→ Task item: Images embedded in the records are excluded; print everything else exactly as given.

__________

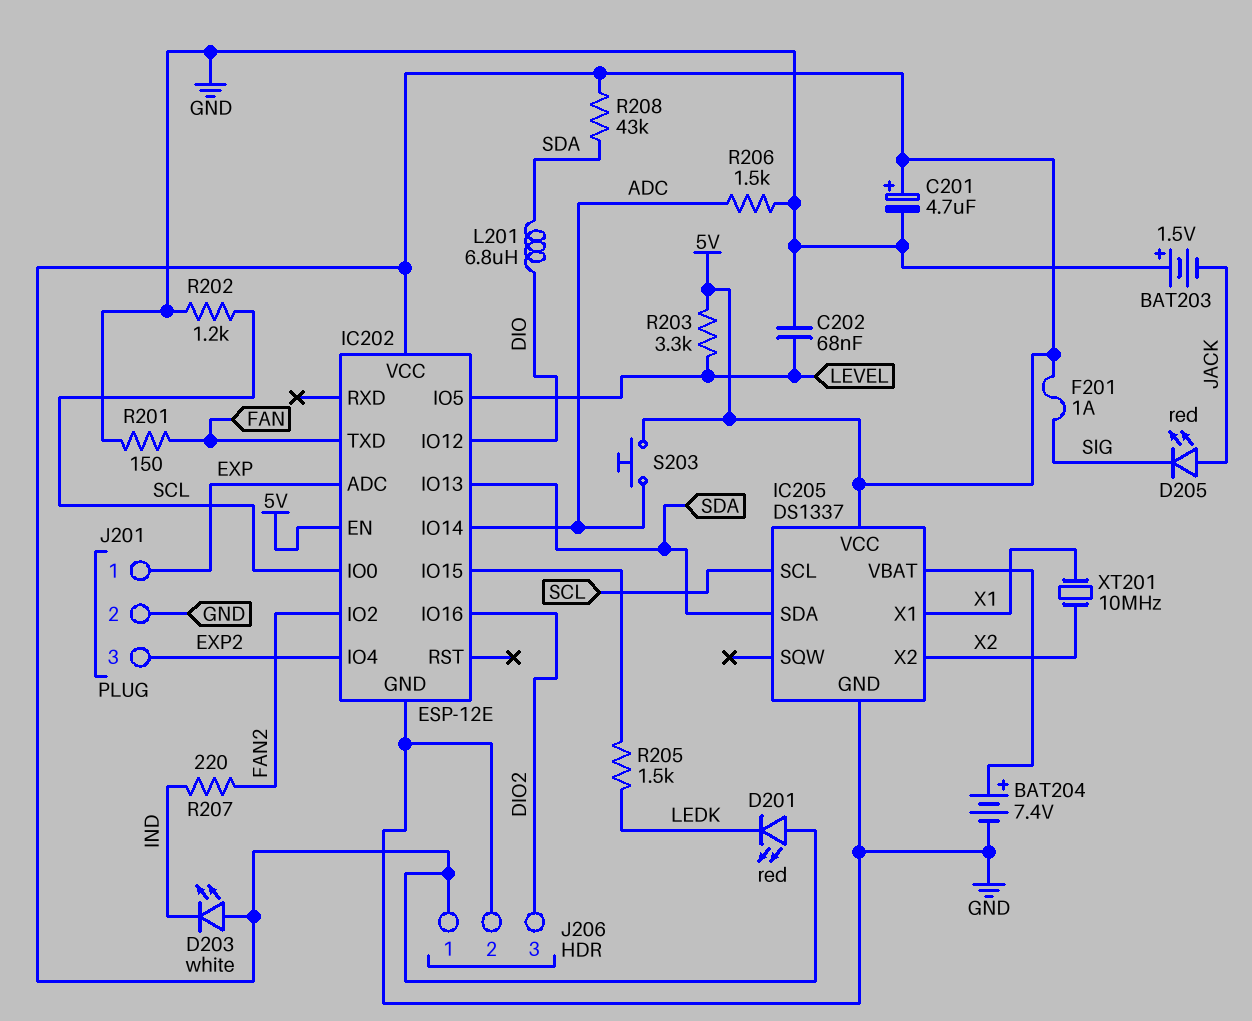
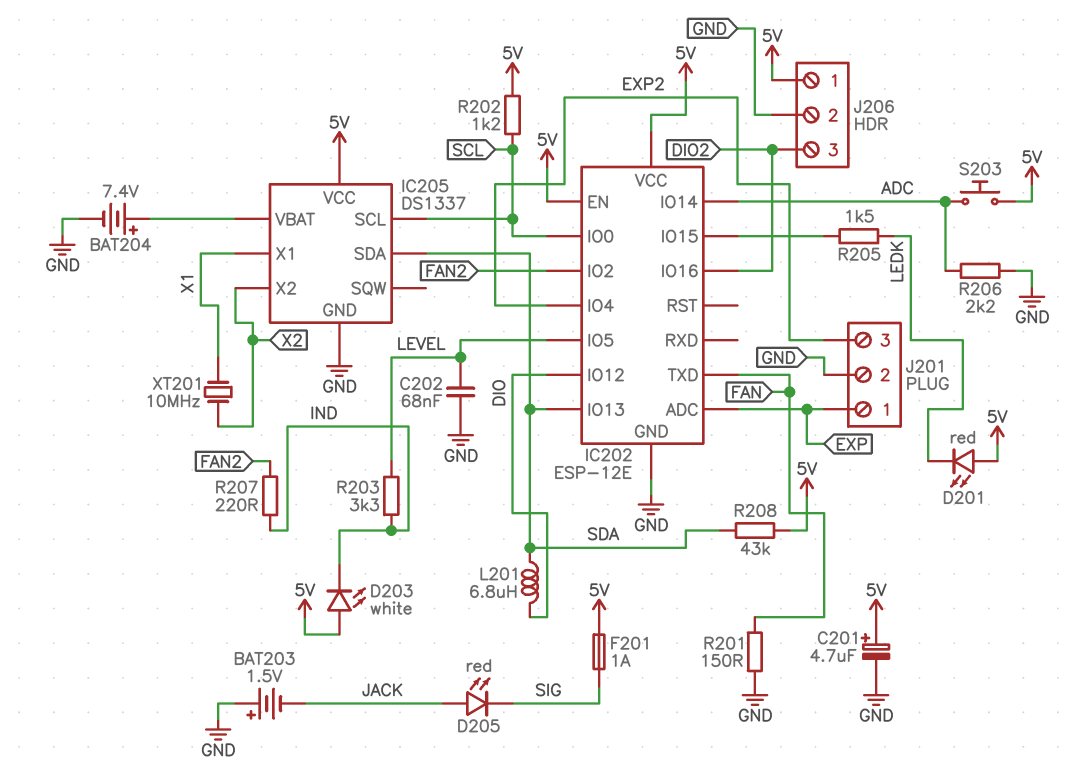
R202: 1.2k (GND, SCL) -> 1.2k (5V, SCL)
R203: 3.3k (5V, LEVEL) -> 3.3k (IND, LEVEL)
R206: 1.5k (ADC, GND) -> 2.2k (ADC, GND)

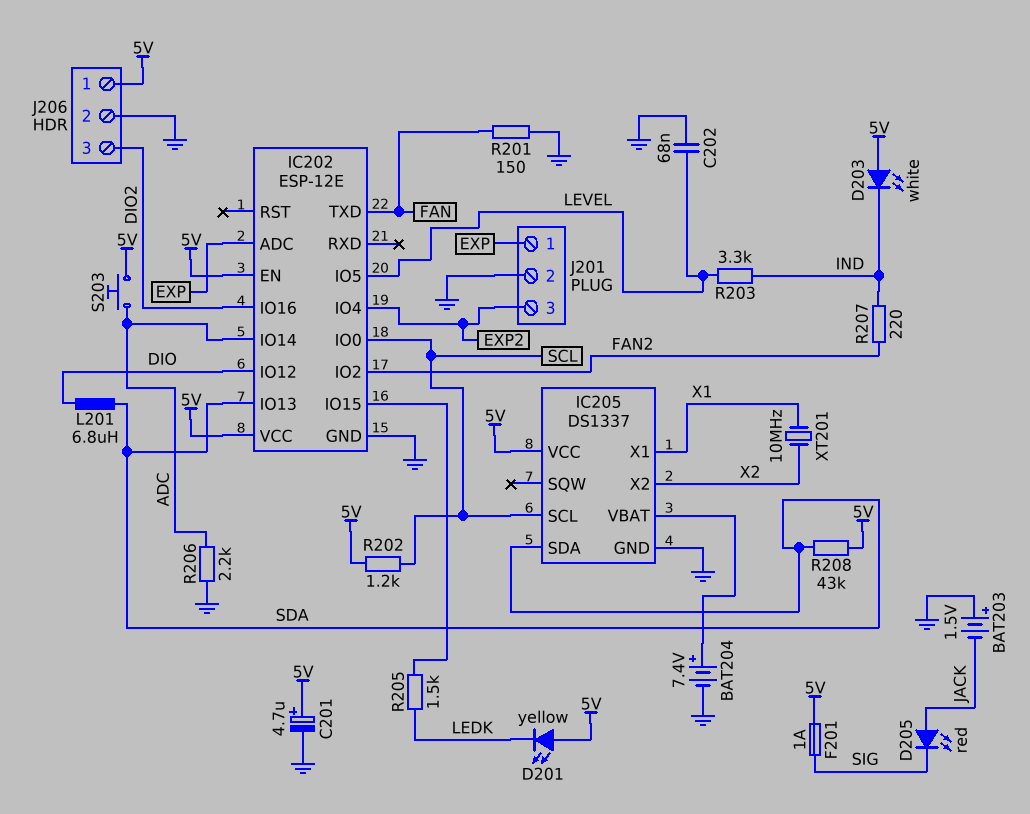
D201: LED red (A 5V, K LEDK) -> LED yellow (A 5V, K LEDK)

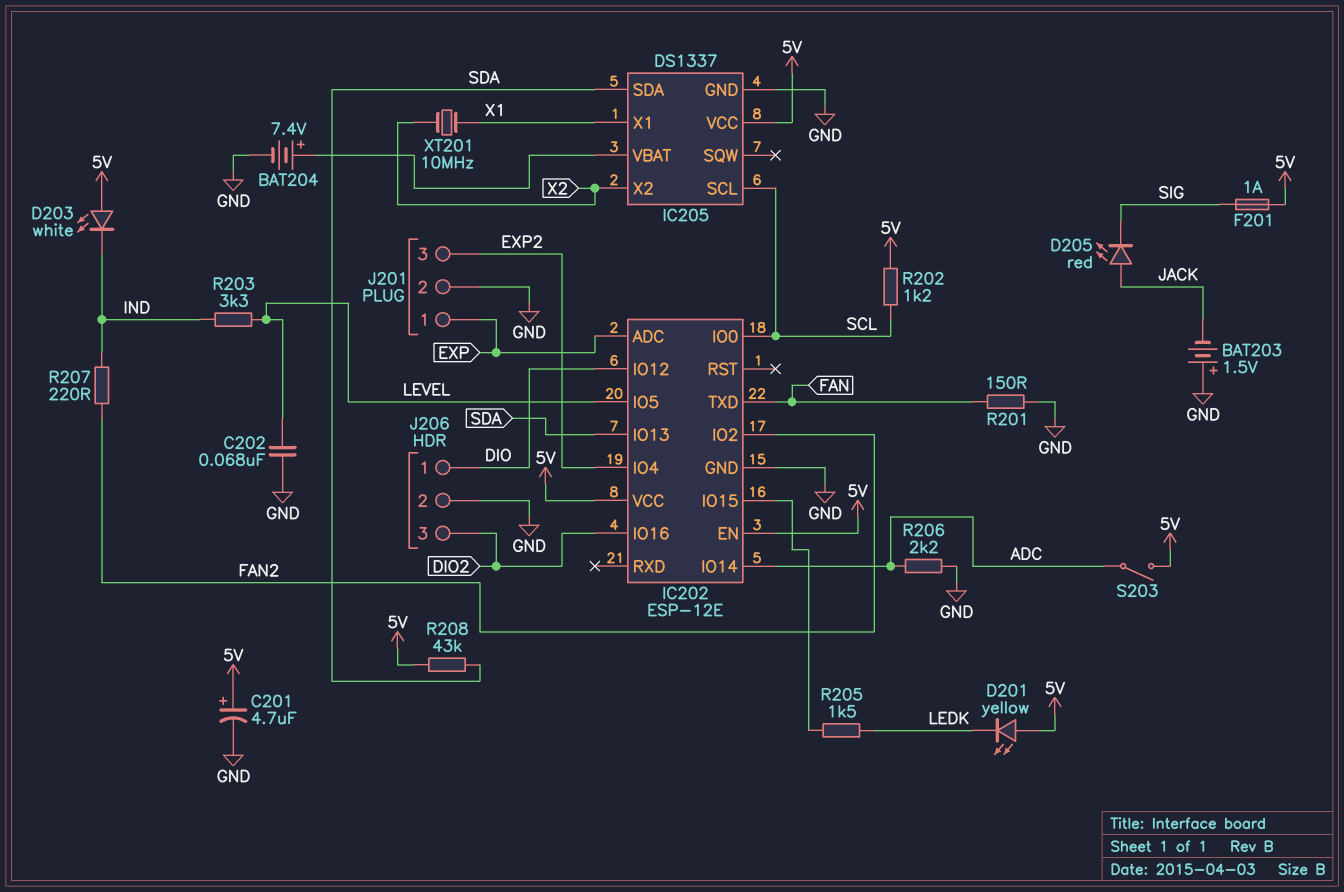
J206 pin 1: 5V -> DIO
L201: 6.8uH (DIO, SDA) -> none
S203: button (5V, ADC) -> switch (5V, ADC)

__________

→ The completed task:
R202: 1.2k (GND, SCL) -> 1.2k (5V, SCL)
R203: 3.3k (5V, LEVEL) -> 3.3k (IND, LEVEL)
R206: 1.5k (ADC, GND) -> 2.2k (ADC, GND)

D201: LED red (A 5V, K LEDK) -> LED yellow (A 5V, K LEDK)

J206 pin 1: 5V -> DIO
L201: 6.8uH (DIO, SDA) -> none
S203: button (5V, ADC) -> switch (5V, ADC)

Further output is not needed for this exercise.